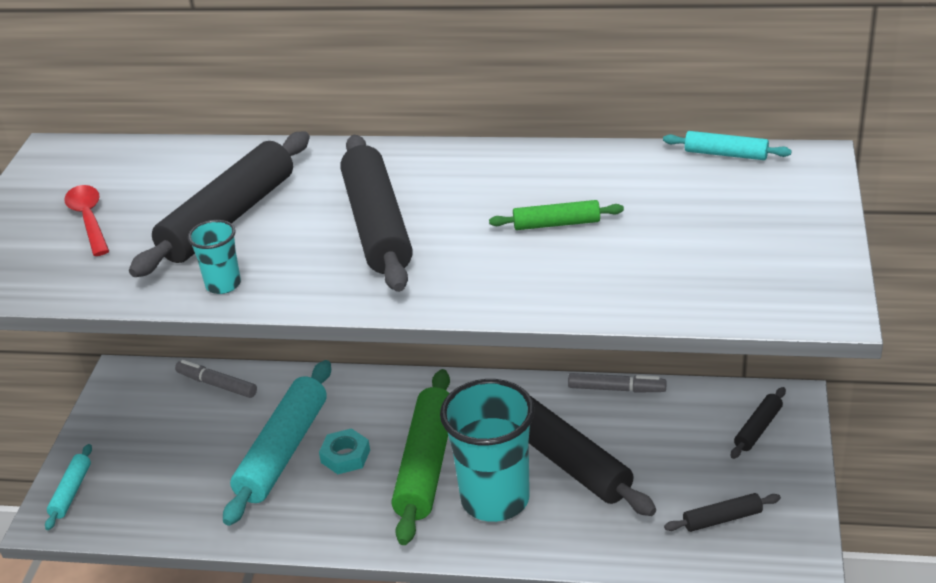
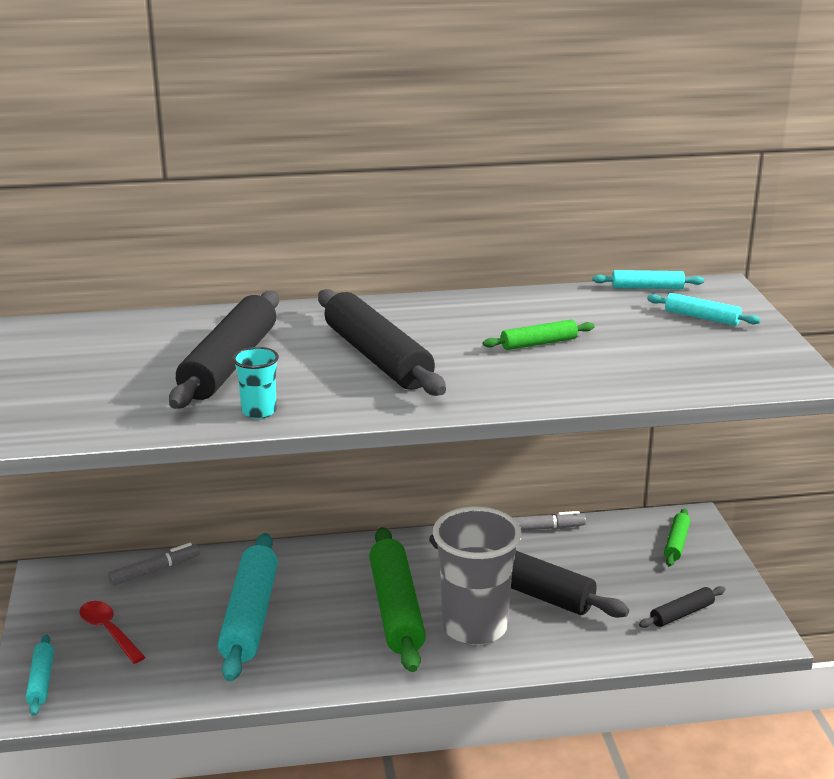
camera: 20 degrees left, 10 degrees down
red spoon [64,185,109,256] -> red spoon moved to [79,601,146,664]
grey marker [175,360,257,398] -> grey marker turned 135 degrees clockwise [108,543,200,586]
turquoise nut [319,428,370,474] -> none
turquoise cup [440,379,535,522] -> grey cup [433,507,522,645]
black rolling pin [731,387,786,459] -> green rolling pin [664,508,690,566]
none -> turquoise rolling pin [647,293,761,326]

● Brief: The answer is the line with "turquoise cup [440,379,535,522]" plus every line after it to the last line of the entries above, copied exactly and with no other lines.

● Exercise answer:
turquoise cup [440,379,535,522] -> grey cup [433,507,522,645]
black rolling pin [731,387,786,459] -> green rolling pin [664,508,690,566]
none -> turquoise rolling pin [647,293,761,326]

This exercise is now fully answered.